Segment Open
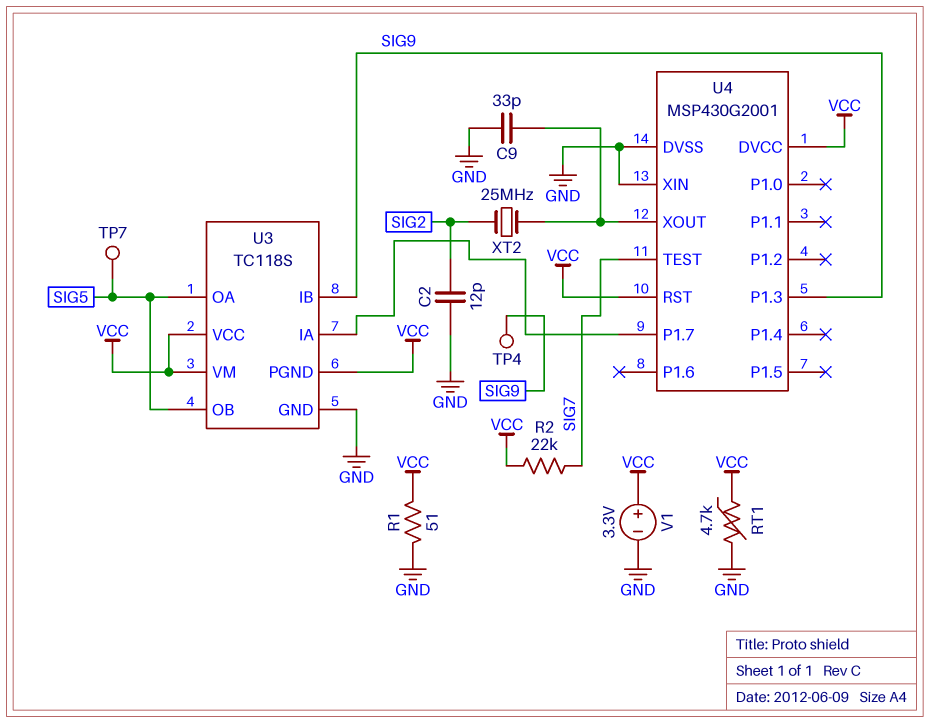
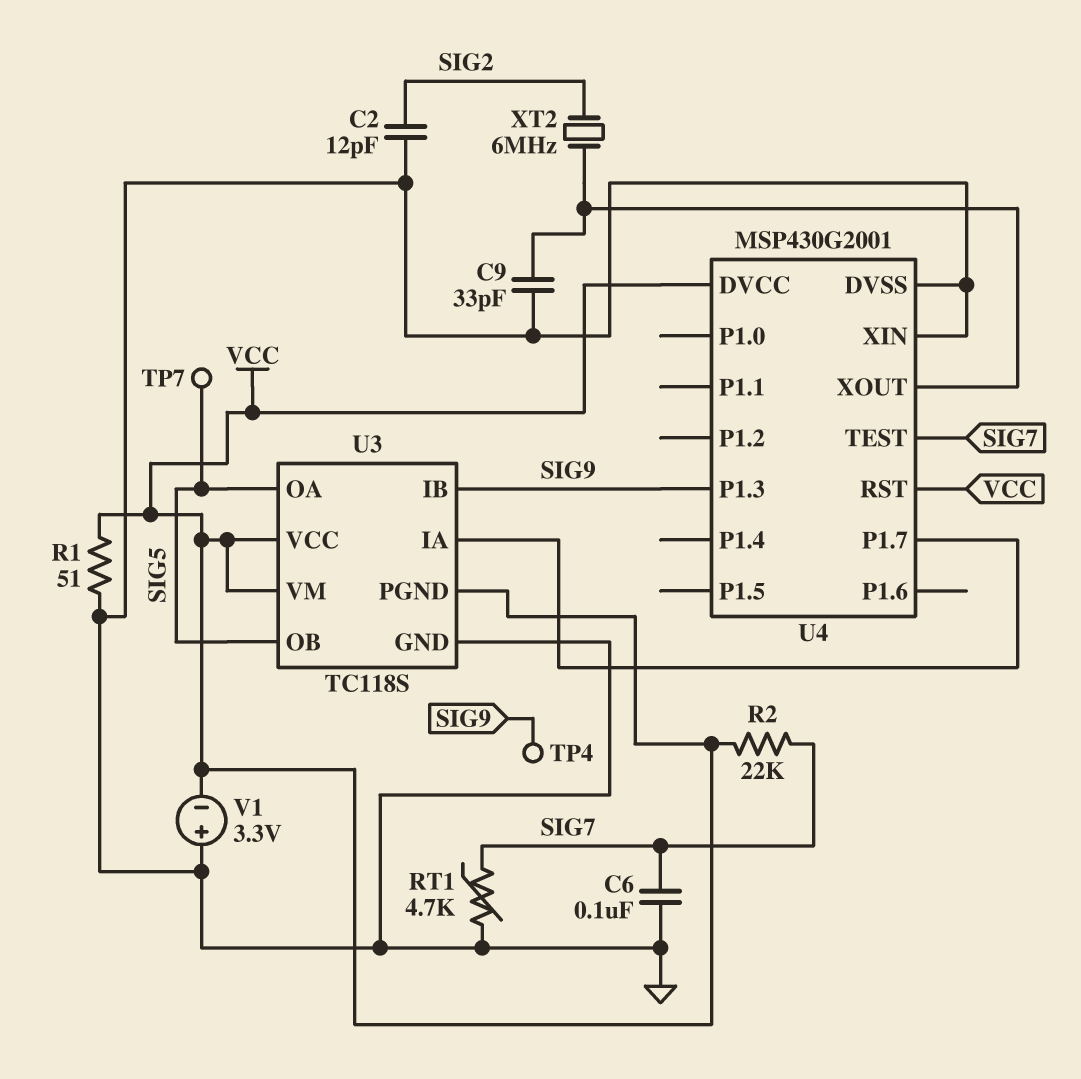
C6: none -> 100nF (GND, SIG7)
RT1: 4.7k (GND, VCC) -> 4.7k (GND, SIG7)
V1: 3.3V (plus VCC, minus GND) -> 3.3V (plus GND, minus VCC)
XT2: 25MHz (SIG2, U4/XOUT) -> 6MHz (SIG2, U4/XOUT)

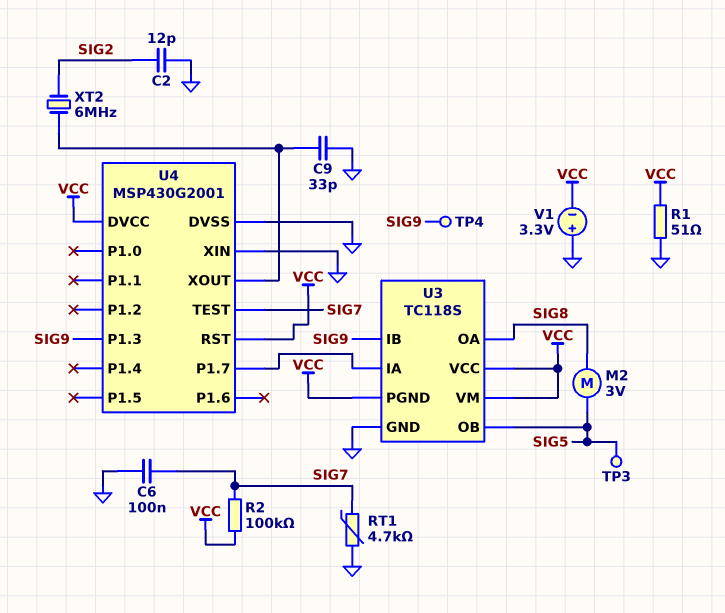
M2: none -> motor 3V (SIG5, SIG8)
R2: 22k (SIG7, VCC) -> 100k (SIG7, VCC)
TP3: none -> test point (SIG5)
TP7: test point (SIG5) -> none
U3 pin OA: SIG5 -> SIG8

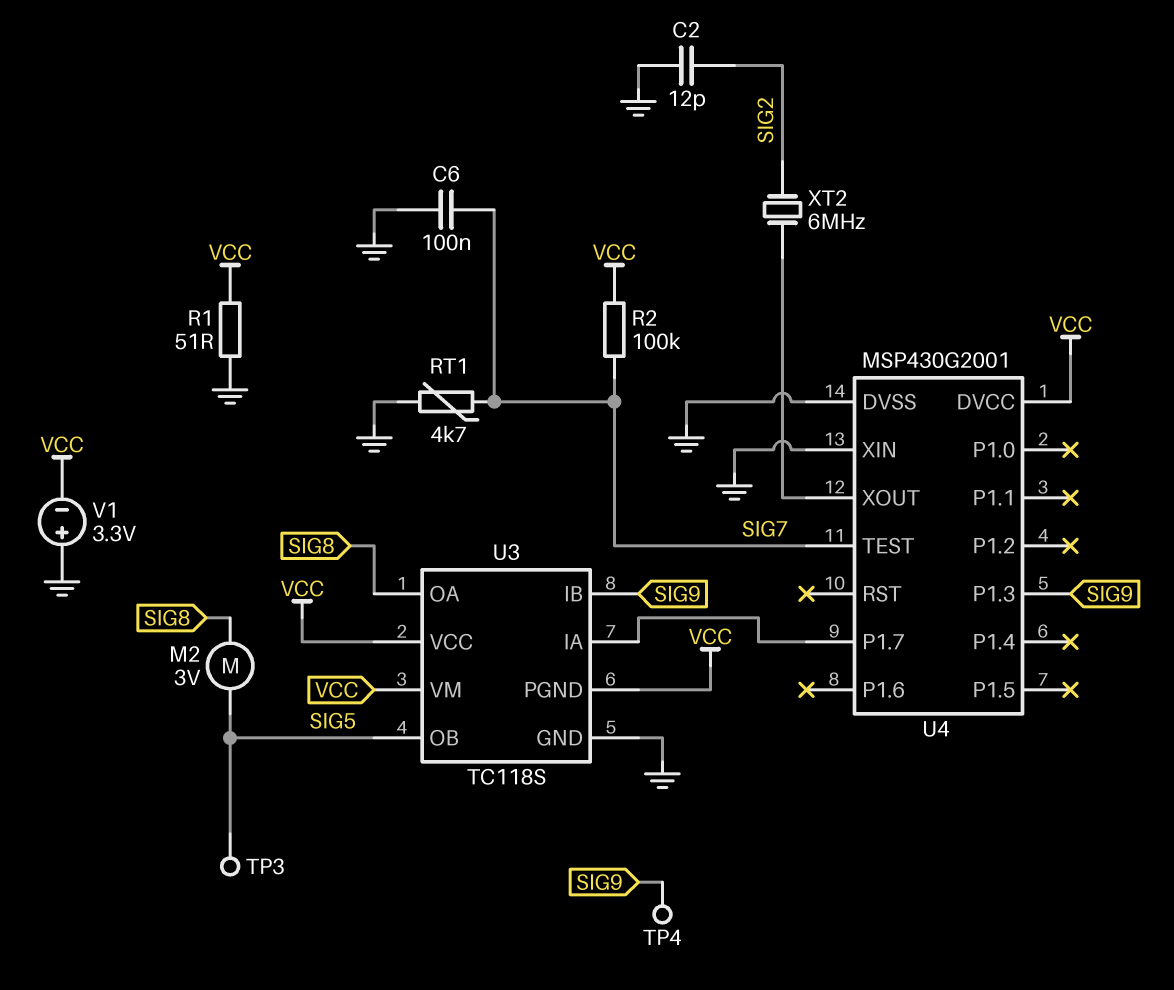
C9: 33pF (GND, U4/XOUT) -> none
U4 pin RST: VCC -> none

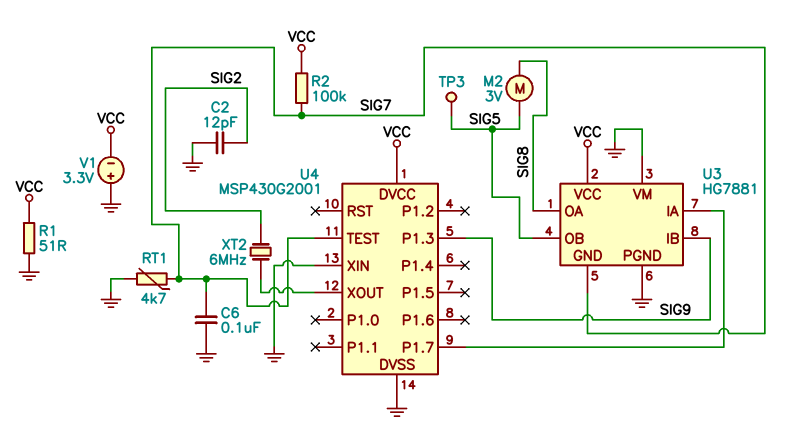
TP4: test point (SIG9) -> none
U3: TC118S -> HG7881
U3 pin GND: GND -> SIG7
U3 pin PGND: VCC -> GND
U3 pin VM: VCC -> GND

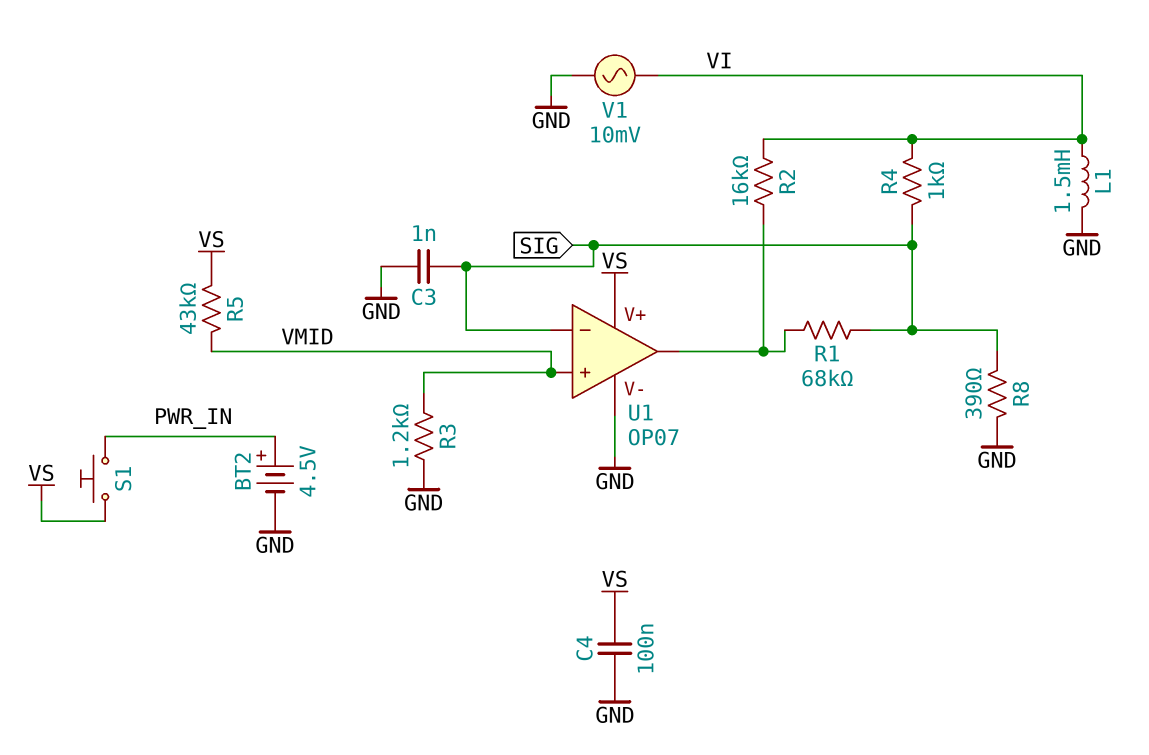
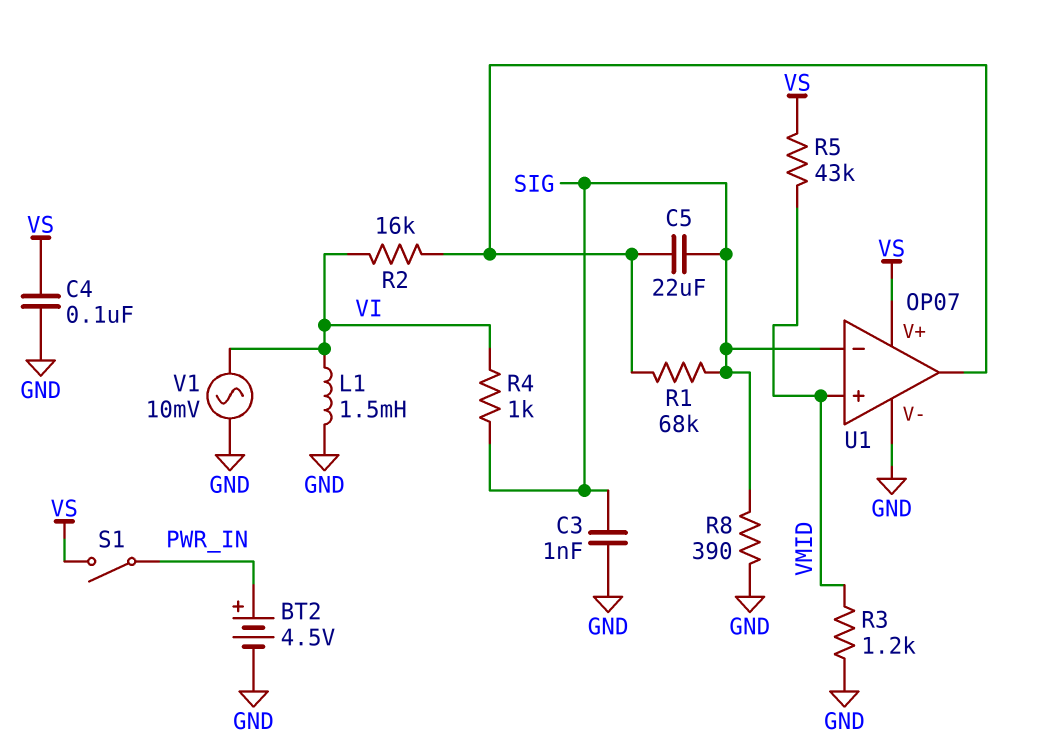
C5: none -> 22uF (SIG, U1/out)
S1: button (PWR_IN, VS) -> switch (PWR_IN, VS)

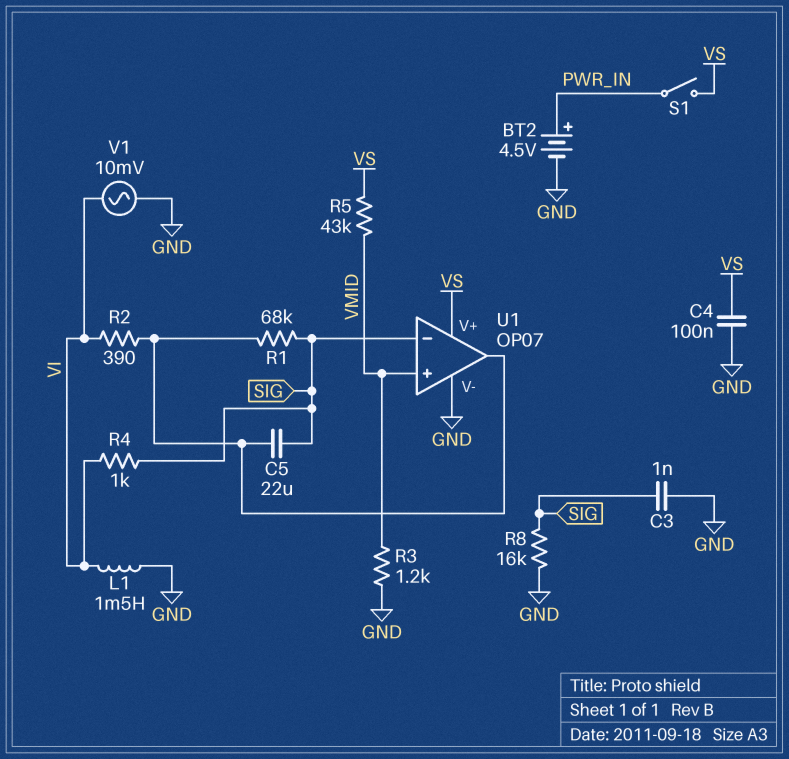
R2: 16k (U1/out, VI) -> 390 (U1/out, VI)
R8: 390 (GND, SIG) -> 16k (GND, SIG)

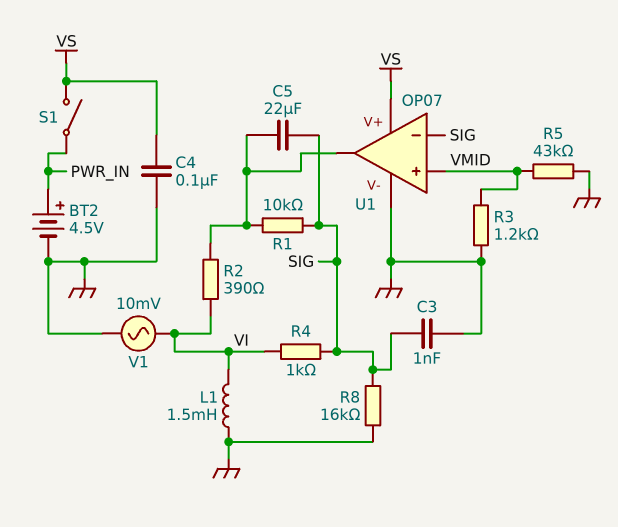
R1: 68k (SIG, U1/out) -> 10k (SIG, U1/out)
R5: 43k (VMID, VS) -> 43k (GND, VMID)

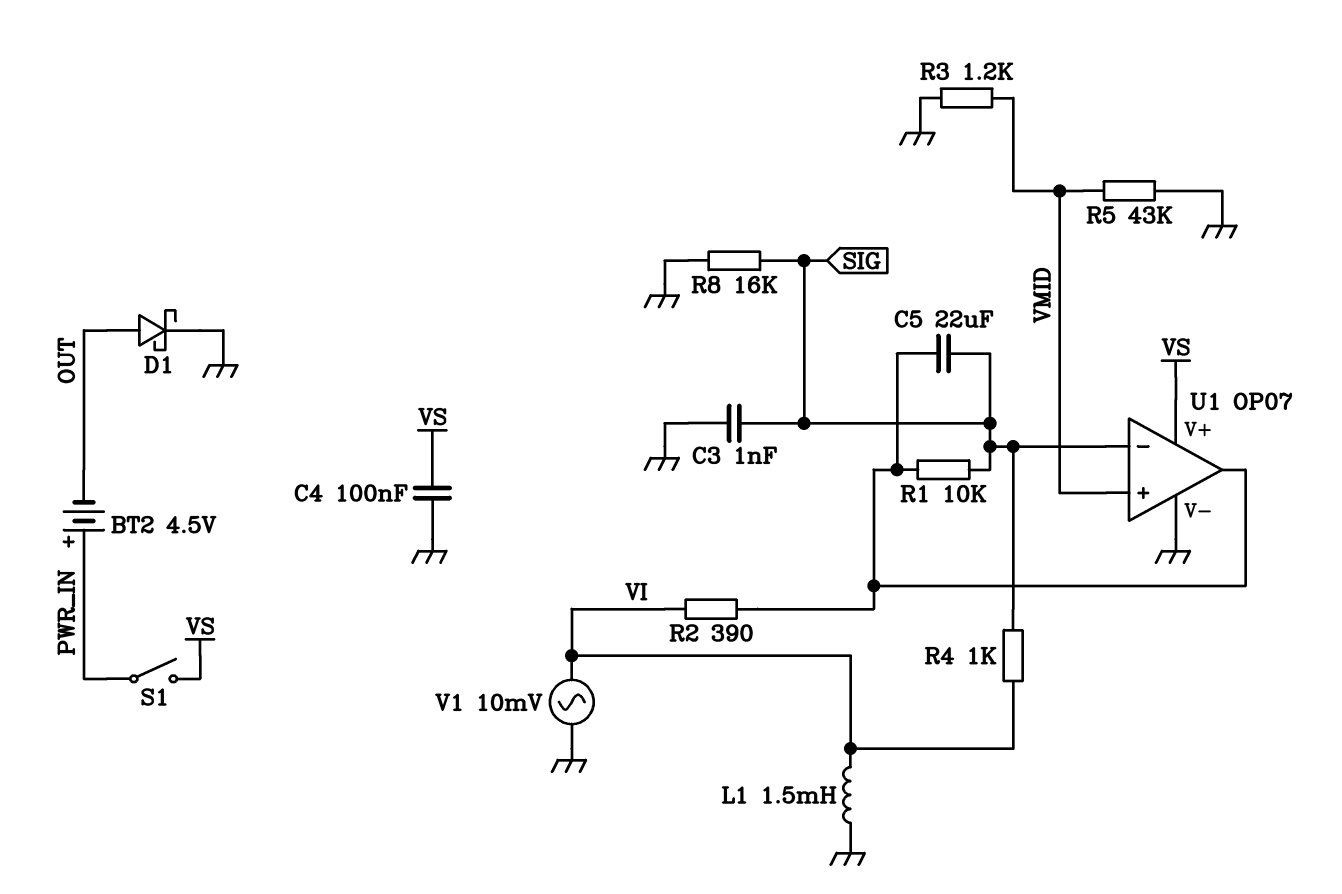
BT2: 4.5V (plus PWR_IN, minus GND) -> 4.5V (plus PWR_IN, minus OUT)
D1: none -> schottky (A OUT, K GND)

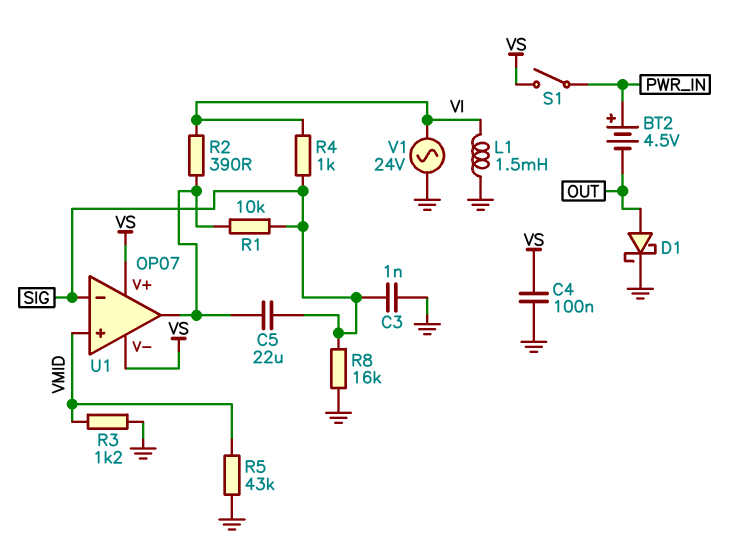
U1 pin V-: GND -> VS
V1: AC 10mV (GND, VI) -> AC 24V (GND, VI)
Segment Closed
**Action item:**
If pictures appear, drop them, and retype exactly the lines from the "S1: button (PWR_IN, VS)" line through the last line of the data above.

**Written solution:**
S1: button (PWR_IN, VS) -> switch (PWR_IN, VS)

R2: 16k (U1/out, VI) -> 390 (U1/out, VI)
R8: 390 (GND, SIG) -> 16k (GND, SIG)

R1: 68k (SIG, U1/out) -> 10k (SIG, U1/out)
R5: 43k (VMID, VS) -> 43k (GND, VMID)

BT2: 4.5V (plus PWR_IN, minus GND) -> 4.5V (plus PWR_IN, minus OUT)
D1: none -> schottky (A OUT, K GND)

U1 pin V-: GND -> VS
V1: AC 10mV (GND, VI) -> AC 24V (GND, VI)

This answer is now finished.